Work instruction:
Only one portion of the data is to be written out: from the line bearing "(415, 314) = (470, 397): none" through the line bearing "(651, 292) = (218, 343): grey". Write it exactly as it appears.

Supplied records:
□ □ □ □ □ □ □

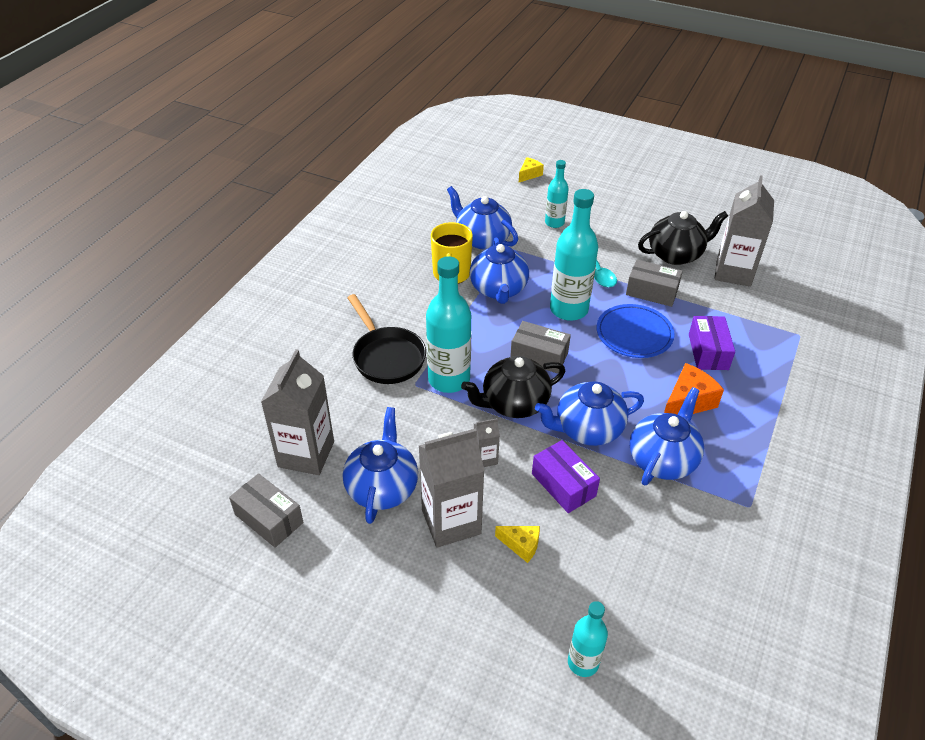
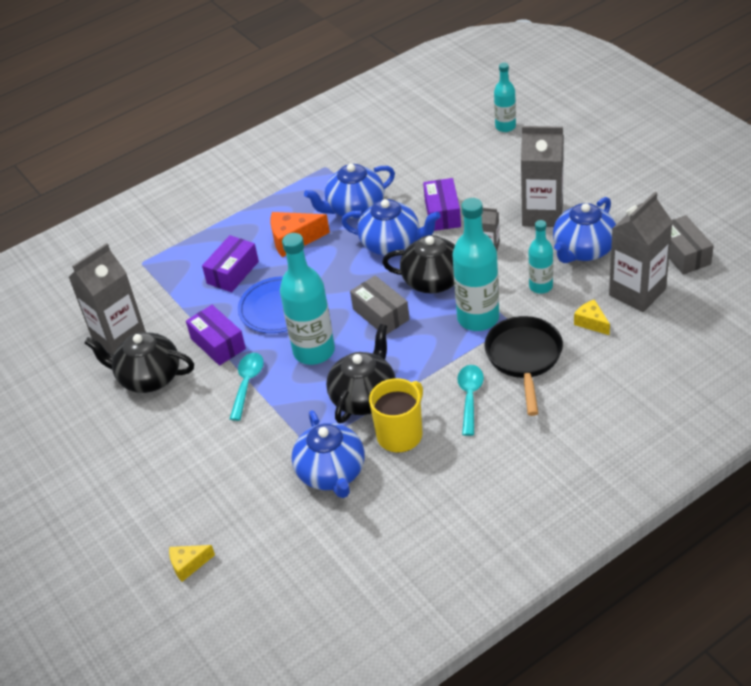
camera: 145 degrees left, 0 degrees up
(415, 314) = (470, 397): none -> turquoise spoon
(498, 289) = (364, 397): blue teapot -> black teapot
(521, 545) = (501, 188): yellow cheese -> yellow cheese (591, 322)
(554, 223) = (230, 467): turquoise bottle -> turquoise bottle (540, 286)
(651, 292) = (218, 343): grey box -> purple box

□ □ □ □ □ □ □

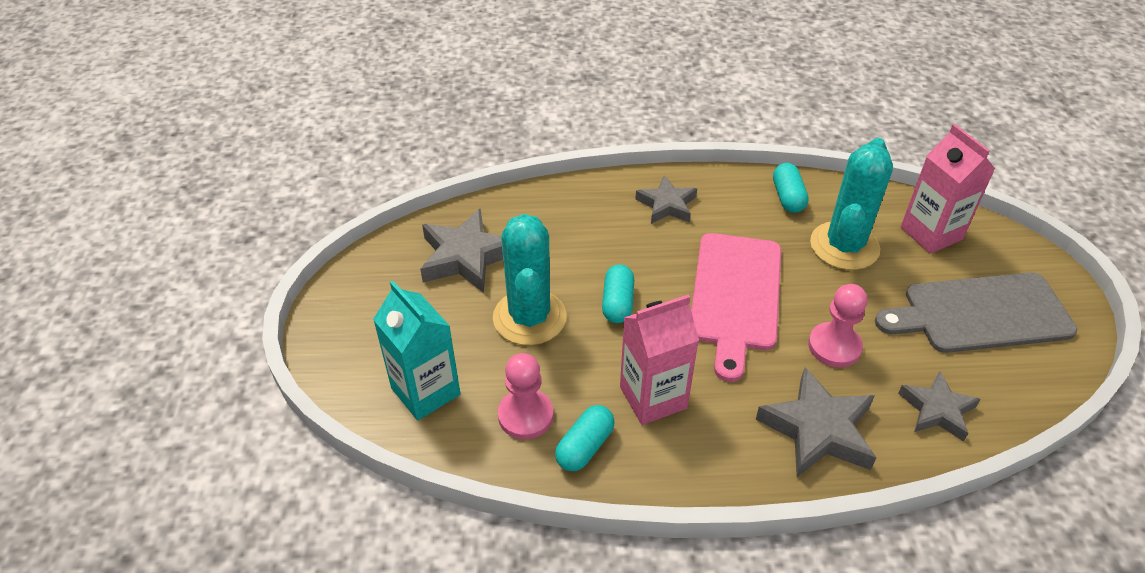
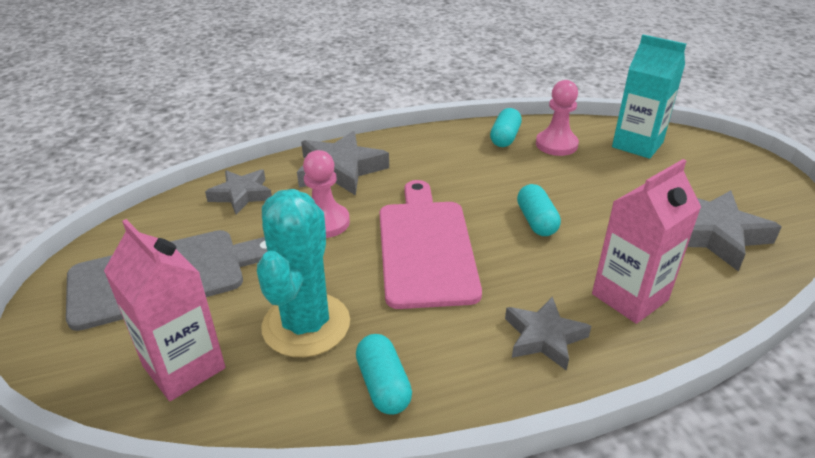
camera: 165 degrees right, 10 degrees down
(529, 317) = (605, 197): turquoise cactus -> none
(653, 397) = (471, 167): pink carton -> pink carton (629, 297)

□ □ □ □ □ □ □

Solution:
(415, 314) = (470, 397): none -> turquoise spoon
(498, 289) = (364, 397): blue teapot -> black teapot
(521, 545) = (501, 188): yellow cheese -> yellow cheese (591, 322)
(554, 223) = (230, 467): turquoise bottle -> turquoise bottle (540, 286)
(651, 292) = (218, 343): grey box -> purple box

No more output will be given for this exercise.